EXTRACTED ENTRIES:
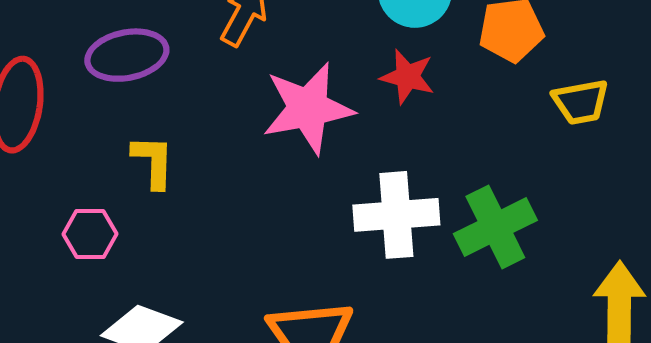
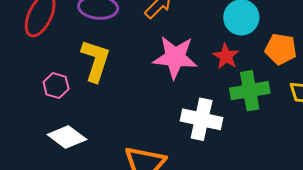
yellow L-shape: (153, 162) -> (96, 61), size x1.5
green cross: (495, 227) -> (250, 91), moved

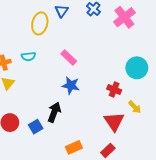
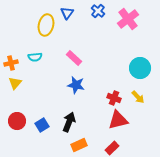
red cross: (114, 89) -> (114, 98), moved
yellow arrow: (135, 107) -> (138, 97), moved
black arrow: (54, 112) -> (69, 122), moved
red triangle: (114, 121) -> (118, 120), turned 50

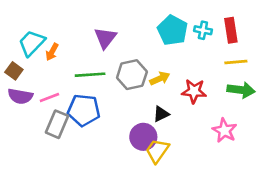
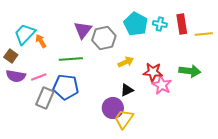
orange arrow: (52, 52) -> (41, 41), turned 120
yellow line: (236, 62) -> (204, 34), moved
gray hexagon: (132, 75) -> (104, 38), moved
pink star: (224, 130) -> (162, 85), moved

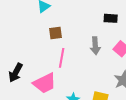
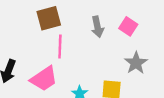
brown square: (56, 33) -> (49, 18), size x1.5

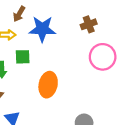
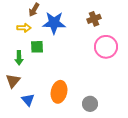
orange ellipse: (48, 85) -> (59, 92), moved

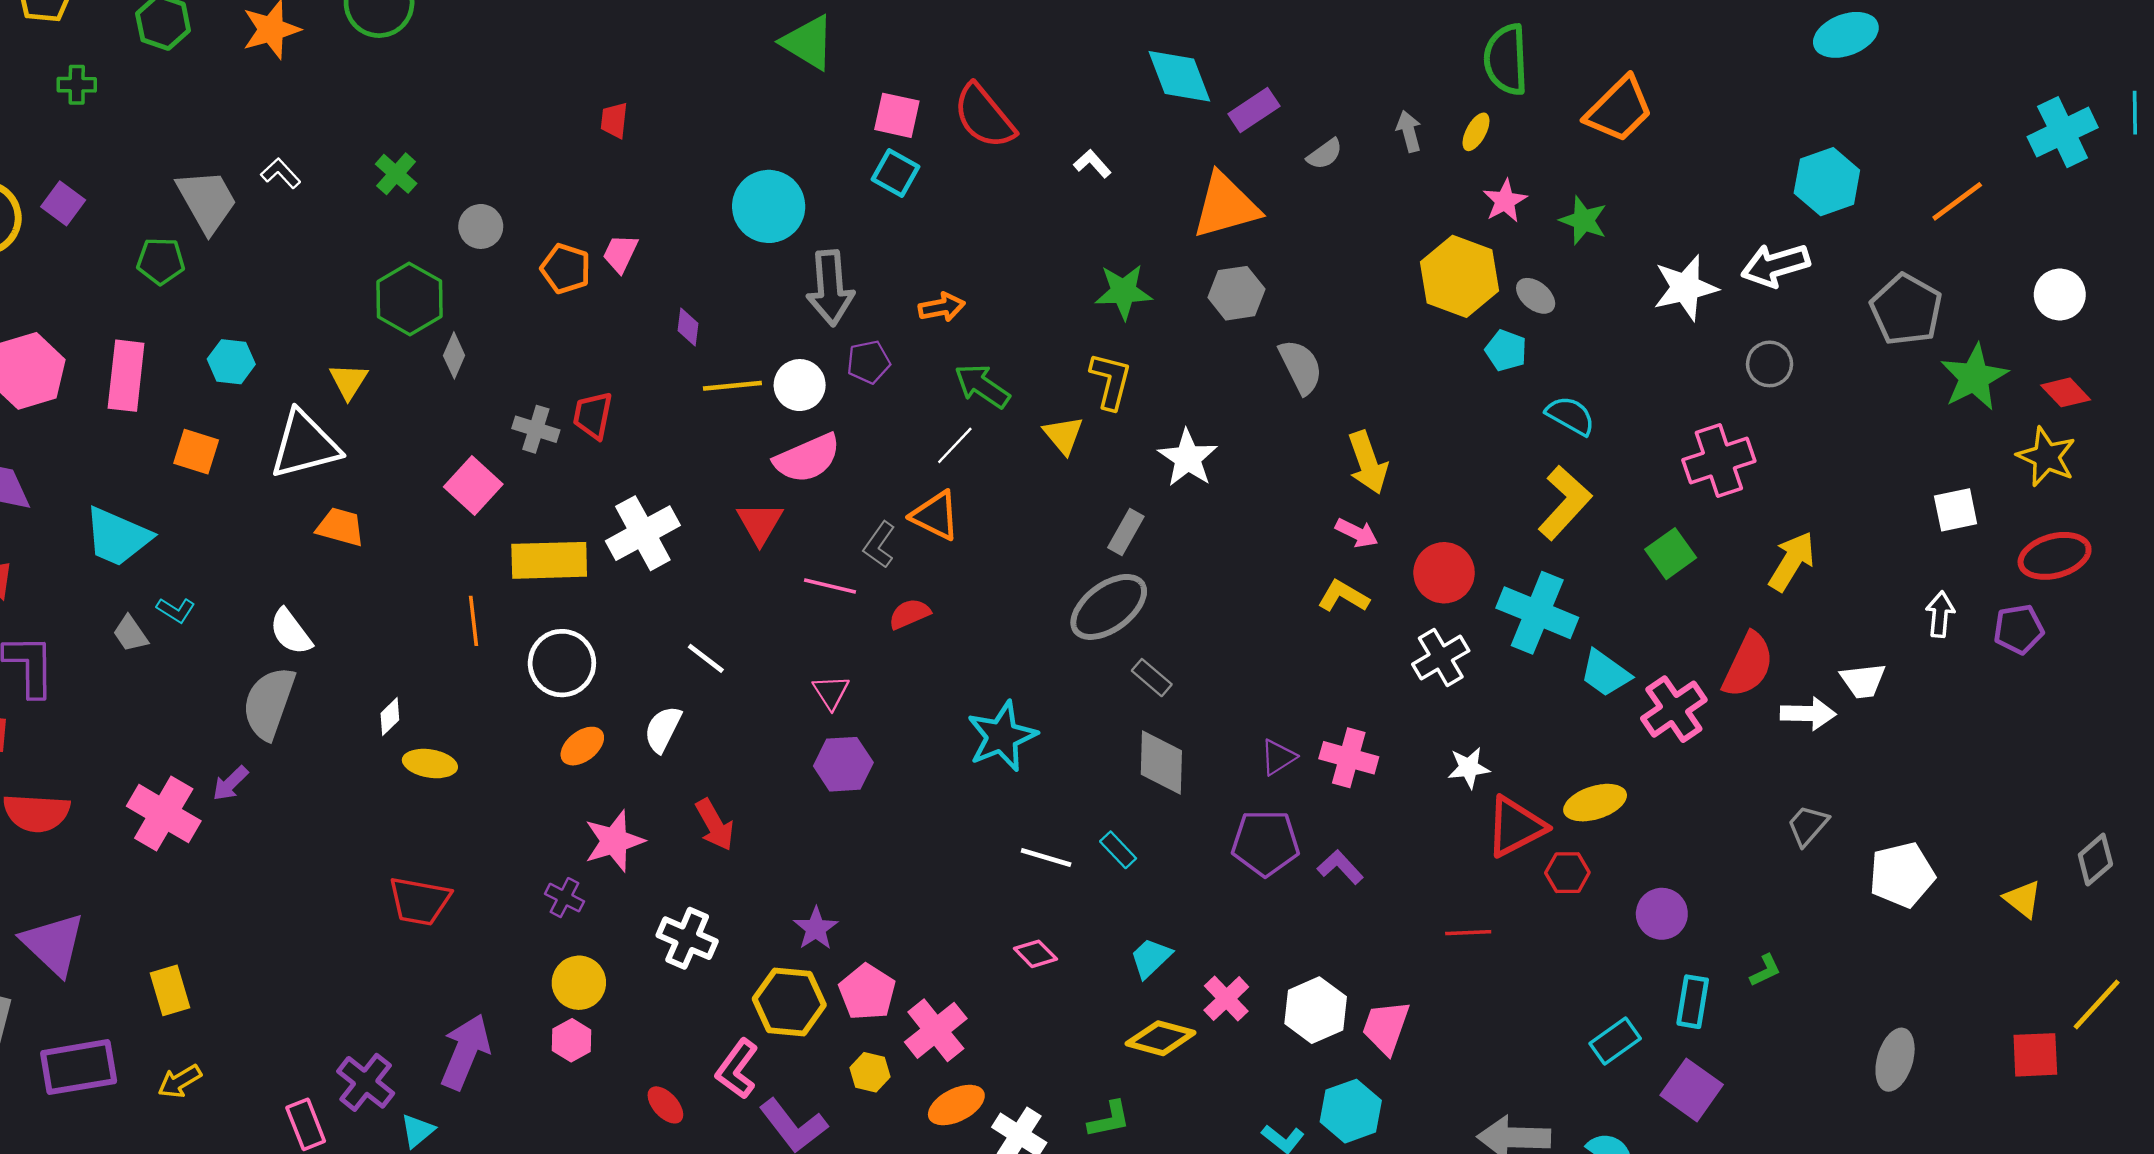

TASK TO CARRY OUT:
Where a line in the listing above contains "moved", copy that line.

EXERCISE SOLUTION:
green cross: (495, 227) -> (250, 91), moved
red cross: (114, 89) -> (114, 98), moved
yellow arrow: (135, 107) -> (138, 97), moved
black arrow: (54, 112) -> (69, 122), moved
yellow line: (236, 62) -> (204, 34), moved
gray hexagon: (132, 75) -> (104, 38), moved
pink star: (224, 130) -> (162, 85), moved
orange ellipse: (48, 85) -> (59, 92), moved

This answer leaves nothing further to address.